Look below for the line that has "yellow semicircle: (38, 78)". Set down the lines from there through the line that has "pink arrow: (105, 43) -> (162, 86), moved", exactly as written.

*DATA FOR THIS EXERCISE*.
..........

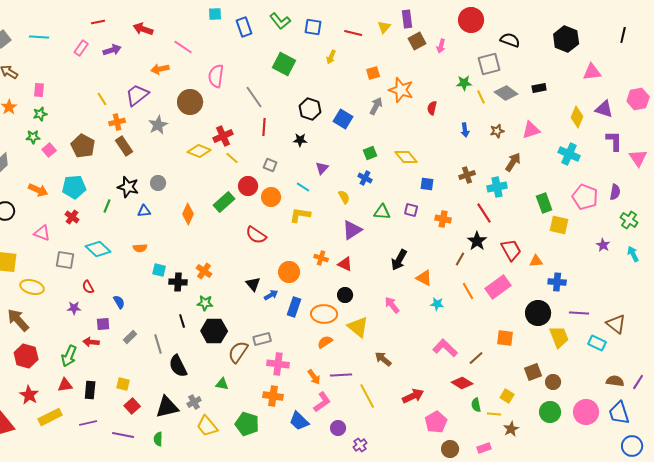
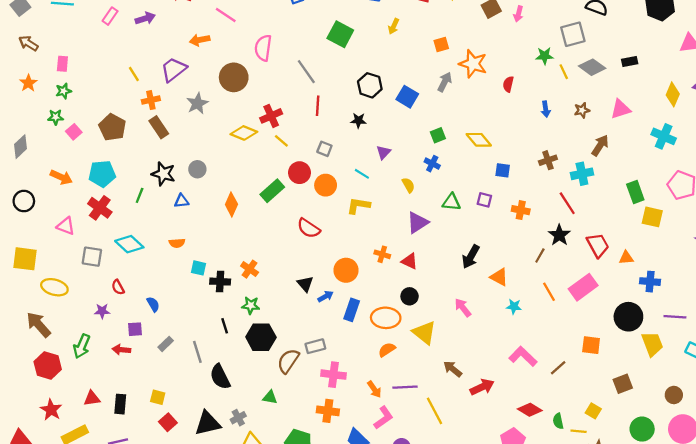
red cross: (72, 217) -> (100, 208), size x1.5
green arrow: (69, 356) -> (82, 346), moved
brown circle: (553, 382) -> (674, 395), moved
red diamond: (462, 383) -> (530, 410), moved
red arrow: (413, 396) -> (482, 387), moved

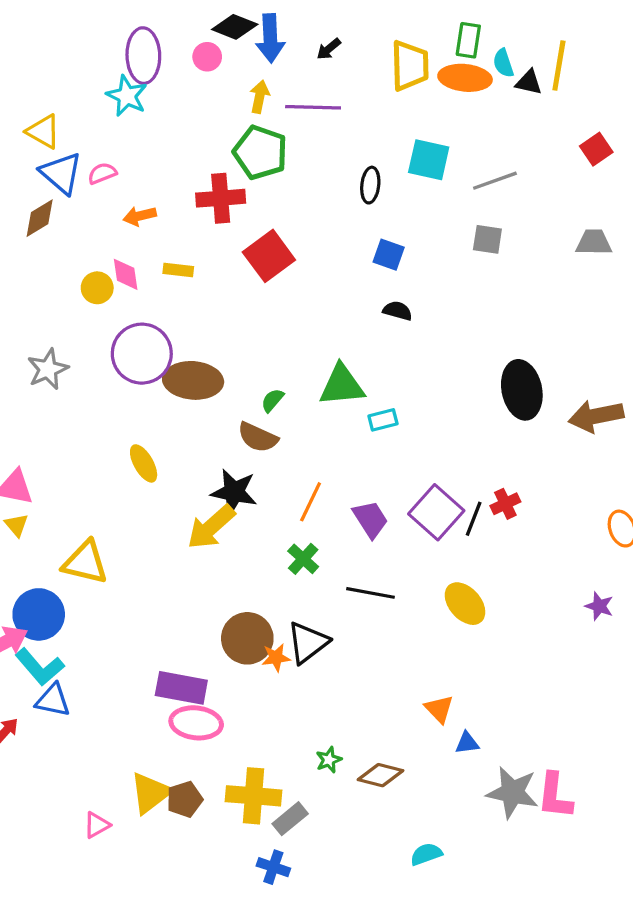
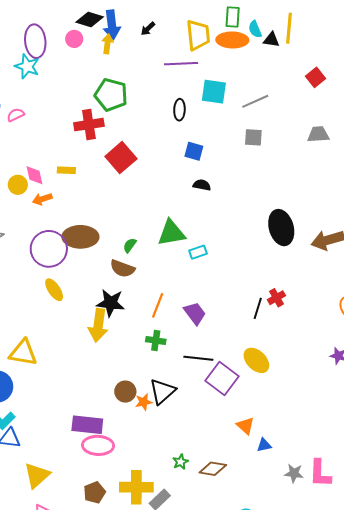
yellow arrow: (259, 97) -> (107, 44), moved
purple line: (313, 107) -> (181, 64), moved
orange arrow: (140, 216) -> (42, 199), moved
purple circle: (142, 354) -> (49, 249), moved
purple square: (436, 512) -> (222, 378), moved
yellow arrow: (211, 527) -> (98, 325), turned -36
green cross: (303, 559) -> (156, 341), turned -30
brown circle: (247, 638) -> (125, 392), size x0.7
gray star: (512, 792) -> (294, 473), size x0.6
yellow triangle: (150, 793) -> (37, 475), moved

..........

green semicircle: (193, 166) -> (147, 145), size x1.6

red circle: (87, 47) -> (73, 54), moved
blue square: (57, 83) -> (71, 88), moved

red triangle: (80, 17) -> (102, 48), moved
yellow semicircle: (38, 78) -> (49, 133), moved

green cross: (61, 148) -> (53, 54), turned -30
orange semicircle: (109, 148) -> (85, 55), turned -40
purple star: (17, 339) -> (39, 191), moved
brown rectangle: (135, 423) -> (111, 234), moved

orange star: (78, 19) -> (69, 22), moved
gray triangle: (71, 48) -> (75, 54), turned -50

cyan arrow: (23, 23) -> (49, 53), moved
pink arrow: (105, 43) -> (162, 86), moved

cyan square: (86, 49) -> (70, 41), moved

..........

*RESULT OF THE EXERCISE*.
yellow semicircle: (38, 78) -> (49, 133), moved

green cross: (61, 148) -> (53, 54), turned -30
orange semicircle: (109, 148) -> (85, 55), turned -40
purple star: (17, 339) -> (39, 191), moved
brown rectangle: (135, 423) -> (111, 234), moved

orange star: (78, 19) -> (69, 22), moved
gray triangle: (71, 48) -> (75, 54), turned -50

cyan arrow: (23, 23) -> (49, 53), moved
pink arrow: (105, 43) -> (162, 86), moved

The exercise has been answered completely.